=== Prompt ===
Rewrite the records from the start through the line containing "road 2 (trunk): [(0,210),(297,511)]", changing "longest first" to "longest to shortest" and keeping everything else unchanged. Leave out the pictures.

=== Records to use ===
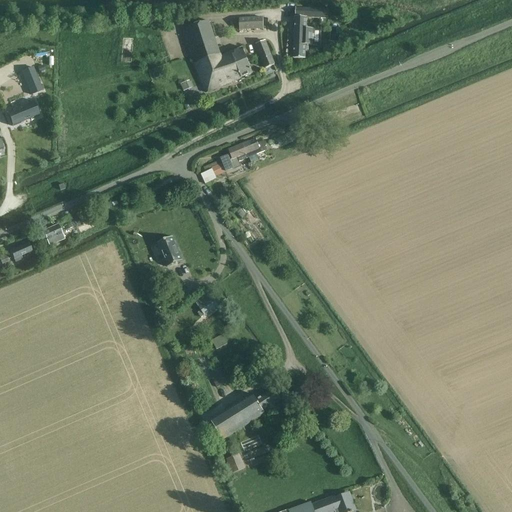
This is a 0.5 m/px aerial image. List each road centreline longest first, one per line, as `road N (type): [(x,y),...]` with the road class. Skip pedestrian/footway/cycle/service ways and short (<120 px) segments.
road 1 (unclassified): [(432,511),(179,160)]
road 2 (unclassified): [(179,160),(511,23)]
road 3 (unclassified): [(0,234),(179,160)]
road 4 (track): [(223,404),(289,361),(251,266)]
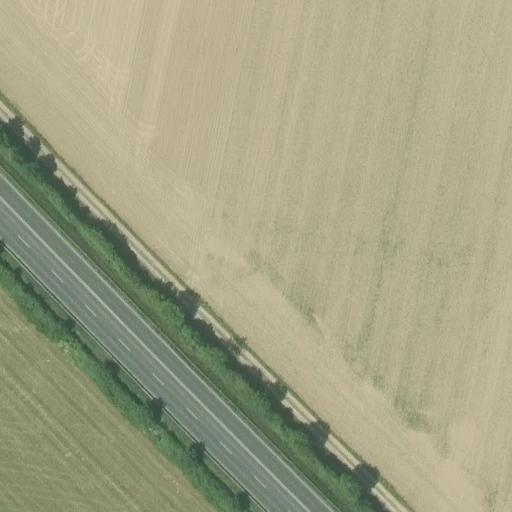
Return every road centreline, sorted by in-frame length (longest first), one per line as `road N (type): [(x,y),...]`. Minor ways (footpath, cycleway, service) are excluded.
road 1 (track): [(395,511),(0,114)]
road 2 (trunk): [(0,210),(297,511)]
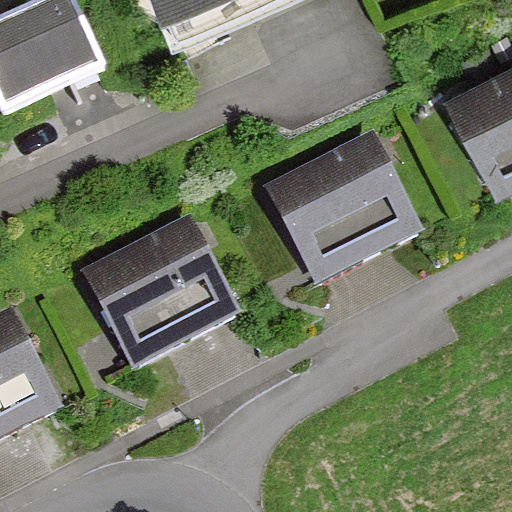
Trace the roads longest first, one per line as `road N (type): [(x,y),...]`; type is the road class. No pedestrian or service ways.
road 1 (residential): [(191,497),(254,433),(429,298),(511,255)]
road 2 (residential): [(0,197),(344,45)]
road 3 (residential): [(191,497),(135,486),(62,511)]
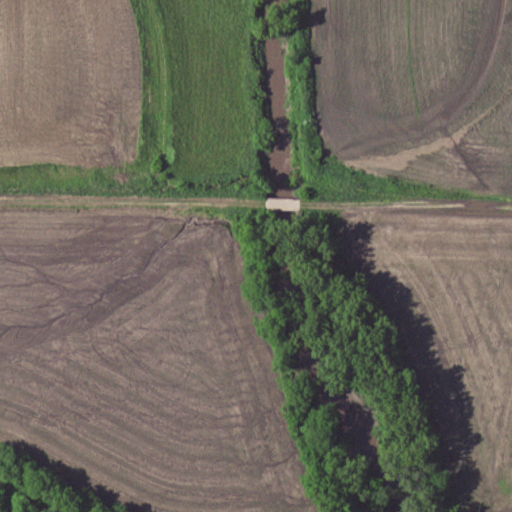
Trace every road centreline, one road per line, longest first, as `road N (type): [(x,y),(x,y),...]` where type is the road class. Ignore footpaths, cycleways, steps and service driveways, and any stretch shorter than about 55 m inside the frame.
road 1 (residential): [(0,201),(258,206)]
road 2 (residential): [(511,210),(327,208)]
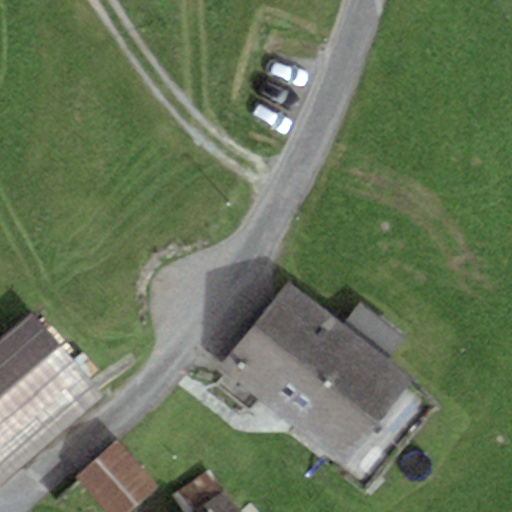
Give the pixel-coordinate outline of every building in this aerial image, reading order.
[(343,326),(288,281),(216,369),(341,472),(414,383),(387,362),(343,326)] [(363,302),(343,326),(387,362),(407,337),(363,302)] [(0,479),(101,396),(85,376),(33,314),(0,341),(0,479)] [(132,511),(158,489),(114,440),(74,475),(107,511),(132,511)] [(209,471),(172,497),(183,511),(195,511),(206,505),(224,492),(209,471)] [(238,511),(224,492),(206,505),(210,511),(238,511)]
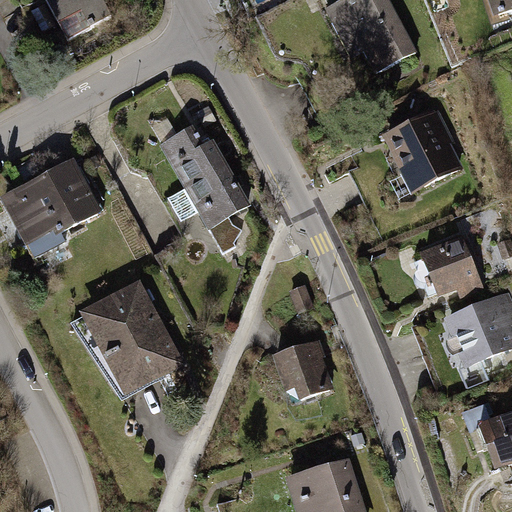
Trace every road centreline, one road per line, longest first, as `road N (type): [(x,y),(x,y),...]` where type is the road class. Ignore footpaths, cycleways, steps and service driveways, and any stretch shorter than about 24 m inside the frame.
road 1 (tertiary): [(207,30),(321,241),(419,511)]
road 2 (residential): [(0,141),(207,30)]
road 3 (residential): [(0,336),(48,429),(75,511)]
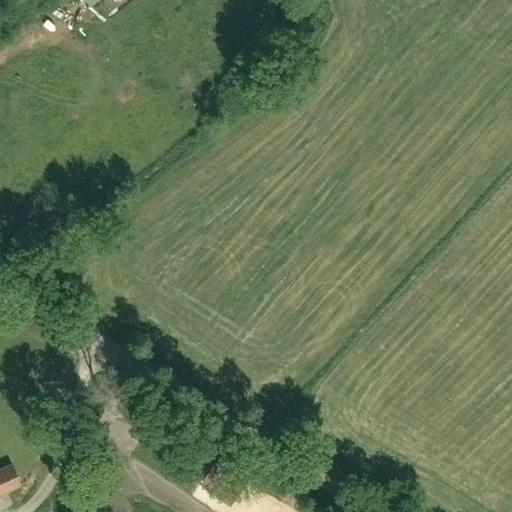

=== Reply ===
This is a 0.5 m/px aerial image. List each road centreline longest to shortest, one per line, as `road N (type): [(x,y),...]` with the road class. Skip pedestrian/footway/cycle/service ways and short (<120 px) segments.
road 1 (unclassified): [(432,511),(179,160)]
road 2 (unclassified): [(179,160),(511,23)]
road 3 (unclassified): [(0,234),(179,160)]
road 4 (track): [(223,404),(289,361),(251,266)]
Return every road centreline, sorted by in-frame length (longest to shortest), one per line as `road N (type): [(x,y),...]`. Minor ways (footpath, cycleway, service) are excluded.
road 1 (track): [(395,511),(0,114)]
road 2 (trunk): [(0,210),(297,511)]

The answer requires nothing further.